Whenever a line in the listing contains "hammer", copy that line.

### DATA RECORDS

..........

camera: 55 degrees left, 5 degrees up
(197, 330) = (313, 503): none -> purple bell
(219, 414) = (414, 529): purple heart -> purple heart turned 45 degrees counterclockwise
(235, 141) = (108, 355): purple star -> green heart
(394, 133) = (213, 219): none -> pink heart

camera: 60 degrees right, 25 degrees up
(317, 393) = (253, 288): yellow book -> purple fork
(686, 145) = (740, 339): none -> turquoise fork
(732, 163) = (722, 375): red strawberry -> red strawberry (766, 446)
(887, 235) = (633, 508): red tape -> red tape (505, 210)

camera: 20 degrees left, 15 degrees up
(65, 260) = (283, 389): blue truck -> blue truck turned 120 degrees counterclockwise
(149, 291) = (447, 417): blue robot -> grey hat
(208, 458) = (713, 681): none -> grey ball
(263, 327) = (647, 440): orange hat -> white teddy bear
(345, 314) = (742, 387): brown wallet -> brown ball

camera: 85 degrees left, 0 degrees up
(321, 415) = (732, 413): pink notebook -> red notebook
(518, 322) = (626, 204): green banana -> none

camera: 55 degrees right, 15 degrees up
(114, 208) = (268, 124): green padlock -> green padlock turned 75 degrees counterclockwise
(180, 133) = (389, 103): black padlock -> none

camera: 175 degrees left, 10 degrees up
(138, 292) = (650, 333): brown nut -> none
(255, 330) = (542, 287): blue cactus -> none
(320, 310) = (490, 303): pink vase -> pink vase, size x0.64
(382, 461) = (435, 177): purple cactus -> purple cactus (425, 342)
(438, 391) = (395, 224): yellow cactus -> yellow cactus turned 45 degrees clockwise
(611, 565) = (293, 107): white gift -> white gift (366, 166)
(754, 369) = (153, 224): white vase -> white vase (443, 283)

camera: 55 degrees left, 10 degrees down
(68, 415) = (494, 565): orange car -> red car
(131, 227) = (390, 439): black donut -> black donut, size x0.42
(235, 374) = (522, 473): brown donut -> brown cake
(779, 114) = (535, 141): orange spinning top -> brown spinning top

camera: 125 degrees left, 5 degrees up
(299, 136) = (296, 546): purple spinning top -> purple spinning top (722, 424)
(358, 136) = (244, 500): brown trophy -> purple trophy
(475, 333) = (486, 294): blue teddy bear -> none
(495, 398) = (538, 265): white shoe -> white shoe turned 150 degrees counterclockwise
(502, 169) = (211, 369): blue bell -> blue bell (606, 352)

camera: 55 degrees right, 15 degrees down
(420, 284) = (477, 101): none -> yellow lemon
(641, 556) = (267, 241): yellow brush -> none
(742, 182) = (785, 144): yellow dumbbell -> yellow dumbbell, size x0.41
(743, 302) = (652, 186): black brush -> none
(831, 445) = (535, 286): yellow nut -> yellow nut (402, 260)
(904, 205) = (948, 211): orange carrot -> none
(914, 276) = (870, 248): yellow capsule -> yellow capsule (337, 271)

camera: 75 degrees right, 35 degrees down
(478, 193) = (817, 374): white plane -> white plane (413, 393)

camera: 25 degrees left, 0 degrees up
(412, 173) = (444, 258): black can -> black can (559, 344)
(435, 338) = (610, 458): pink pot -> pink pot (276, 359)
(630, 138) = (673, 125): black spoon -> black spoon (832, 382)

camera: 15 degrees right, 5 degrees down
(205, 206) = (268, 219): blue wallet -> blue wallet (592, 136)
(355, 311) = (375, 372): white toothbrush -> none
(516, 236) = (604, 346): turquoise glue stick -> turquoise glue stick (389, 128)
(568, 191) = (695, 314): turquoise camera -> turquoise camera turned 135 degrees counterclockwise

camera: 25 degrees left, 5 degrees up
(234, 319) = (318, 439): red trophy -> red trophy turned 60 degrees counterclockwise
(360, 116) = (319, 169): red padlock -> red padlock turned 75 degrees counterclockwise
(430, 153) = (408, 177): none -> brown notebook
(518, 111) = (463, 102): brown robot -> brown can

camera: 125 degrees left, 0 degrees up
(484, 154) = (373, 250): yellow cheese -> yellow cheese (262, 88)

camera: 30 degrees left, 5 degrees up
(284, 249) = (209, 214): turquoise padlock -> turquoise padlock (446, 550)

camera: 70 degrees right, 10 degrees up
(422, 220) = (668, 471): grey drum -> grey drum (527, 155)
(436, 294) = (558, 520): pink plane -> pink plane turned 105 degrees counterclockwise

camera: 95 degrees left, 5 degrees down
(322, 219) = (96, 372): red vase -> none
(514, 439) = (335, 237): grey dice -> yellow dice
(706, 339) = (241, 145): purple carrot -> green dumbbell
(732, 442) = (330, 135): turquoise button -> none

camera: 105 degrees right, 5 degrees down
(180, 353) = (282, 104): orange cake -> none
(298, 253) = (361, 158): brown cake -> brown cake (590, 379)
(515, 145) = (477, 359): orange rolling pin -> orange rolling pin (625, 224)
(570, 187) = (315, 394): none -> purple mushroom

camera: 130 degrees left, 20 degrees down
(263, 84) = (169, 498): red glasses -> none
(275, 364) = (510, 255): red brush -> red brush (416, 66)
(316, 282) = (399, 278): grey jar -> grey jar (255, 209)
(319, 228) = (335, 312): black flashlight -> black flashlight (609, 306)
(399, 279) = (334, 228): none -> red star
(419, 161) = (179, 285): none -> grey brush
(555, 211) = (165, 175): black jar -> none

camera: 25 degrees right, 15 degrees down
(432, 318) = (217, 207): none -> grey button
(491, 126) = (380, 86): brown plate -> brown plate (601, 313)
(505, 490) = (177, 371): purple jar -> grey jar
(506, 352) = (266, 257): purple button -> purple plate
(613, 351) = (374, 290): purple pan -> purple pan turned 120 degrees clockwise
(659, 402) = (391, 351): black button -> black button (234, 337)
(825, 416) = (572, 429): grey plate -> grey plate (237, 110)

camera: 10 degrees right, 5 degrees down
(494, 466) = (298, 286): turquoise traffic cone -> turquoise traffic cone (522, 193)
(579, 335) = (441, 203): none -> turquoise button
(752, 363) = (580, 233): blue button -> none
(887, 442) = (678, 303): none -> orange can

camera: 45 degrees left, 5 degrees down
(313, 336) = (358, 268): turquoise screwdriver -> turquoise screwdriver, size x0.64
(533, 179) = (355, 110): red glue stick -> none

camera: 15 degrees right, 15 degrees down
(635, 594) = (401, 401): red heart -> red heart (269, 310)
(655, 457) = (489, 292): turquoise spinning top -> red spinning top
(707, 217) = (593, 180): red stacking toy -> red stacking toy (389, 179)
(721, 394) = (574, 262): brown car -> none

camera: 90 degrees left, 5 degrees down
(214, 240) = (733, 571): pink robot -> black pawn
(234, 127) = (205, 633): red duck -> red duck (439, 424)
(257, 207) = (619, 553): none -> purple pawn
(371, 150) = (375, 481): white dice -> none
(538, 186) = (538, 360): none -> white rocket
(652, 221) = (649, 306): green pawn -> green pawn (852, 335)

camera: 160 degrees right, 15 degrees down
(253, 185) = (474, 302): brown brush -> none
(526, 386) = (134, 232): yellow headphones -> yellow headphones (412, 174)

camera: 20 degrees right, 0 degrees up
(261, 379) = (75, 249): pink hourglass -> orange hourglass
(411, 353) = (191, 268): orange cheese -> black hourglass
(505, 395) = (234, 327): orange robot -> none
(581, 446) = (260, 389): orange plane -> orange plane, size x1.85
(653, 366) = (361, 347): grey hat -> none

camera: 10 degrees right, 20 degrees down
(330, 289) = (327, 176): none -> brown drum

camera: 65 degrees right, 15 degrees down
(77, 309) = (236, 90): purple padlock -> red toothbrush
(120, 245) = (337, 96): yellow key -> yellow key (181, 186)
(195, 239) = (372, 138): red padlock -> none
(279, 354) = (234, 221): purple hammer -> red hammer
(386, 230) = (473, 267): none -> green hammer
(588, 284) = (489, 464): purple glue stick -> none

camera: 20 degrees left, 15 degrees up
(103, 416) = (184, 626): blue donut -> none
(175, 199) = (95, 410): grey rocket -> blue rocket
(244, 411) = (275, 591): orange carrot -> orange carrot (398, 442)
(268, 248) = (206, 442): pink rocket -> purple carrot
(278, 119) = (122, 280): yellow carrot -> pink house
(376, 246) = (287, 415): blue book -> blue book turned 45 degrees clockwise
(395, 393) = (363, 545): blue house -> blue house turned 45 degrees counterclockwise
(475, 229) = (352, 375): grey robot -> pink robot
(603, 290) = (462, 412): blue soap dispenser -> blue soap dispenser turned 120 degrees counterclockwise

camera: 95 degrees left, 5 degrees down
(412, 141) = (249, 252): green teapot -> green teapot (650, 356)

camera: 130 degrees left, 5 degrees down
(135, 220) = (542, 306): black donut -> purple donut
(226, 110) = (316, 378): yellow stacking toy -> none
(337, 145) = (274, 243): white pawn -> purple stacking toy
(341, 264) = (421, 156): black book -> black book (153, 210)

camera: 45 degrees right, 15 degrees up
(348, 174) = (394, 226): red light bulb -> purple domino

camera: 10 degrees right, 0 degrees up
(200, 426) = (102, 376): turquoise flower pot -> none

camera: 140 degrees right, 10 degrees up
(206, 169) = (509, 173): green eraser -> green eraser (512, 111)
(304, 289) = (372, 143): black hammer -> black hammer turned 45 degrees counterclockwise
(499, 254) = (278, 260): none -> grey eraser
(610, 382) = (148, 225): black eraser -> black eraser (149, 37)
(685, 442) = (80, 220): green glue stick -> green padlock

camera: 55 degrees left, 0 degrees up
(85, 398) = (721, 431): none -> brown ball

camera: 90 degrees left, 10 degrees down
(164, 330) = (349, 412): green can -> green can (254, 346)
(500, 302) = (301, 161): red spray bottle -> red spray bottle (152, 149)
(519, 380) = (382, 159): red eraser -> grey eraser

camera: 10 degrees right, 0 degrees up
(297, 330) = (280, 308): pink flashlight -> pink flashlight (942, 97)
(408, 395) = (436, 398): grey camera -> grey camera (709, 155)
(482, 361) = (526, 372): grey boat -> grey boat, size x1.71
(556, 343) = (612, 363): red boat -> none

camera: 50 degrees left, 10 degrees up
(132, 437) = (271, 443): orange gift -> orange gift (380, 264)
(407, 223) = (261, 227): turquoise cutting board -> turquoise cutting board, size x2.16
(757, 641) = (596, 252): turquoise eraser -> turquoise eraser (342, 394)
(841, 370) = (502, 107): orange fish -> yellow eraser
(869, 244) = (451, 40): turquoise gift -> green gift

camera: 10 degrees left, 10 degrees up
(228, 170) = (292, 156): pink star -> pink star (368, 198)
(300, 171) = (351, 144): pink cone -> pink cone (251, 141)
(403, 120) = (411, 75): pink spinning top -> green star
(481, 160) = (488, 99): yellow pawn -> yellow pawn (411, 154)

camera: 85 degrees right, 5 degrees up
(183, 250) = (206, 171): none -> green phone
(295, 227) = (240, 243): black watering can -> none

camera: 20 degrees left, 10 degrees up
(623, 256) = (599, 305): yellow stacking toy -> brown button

..........

### YOUR SOLUTION
(279, 354) = (234, 221): purple hammer -> red hammer
(386, 230) = (473, 267): none -> green hammer
(304, 289) = (372, 143): black hammer -> black hammer turned 45 degrees counterclockwise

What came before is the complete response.